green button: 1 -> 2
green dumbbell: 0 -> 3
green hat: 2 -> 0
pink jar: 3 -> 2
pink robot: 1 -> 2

• • •

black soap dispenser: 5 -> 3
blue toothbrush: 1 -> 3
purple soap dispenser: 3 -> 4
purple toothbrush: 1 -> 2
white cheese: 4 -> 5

• • •

In the listing above, find the line holding "blue toothbrush: 1 -> 3" and the line holding "white cheese: 4 -> 5", then output those two lines and every line between them exactly.

» **Your solution**
blue toothbrush: 1 -> 3
purple soap dispenser: 3 -> 4
purple toothbrush: 1 -> 2
white cheese: 4 -> 5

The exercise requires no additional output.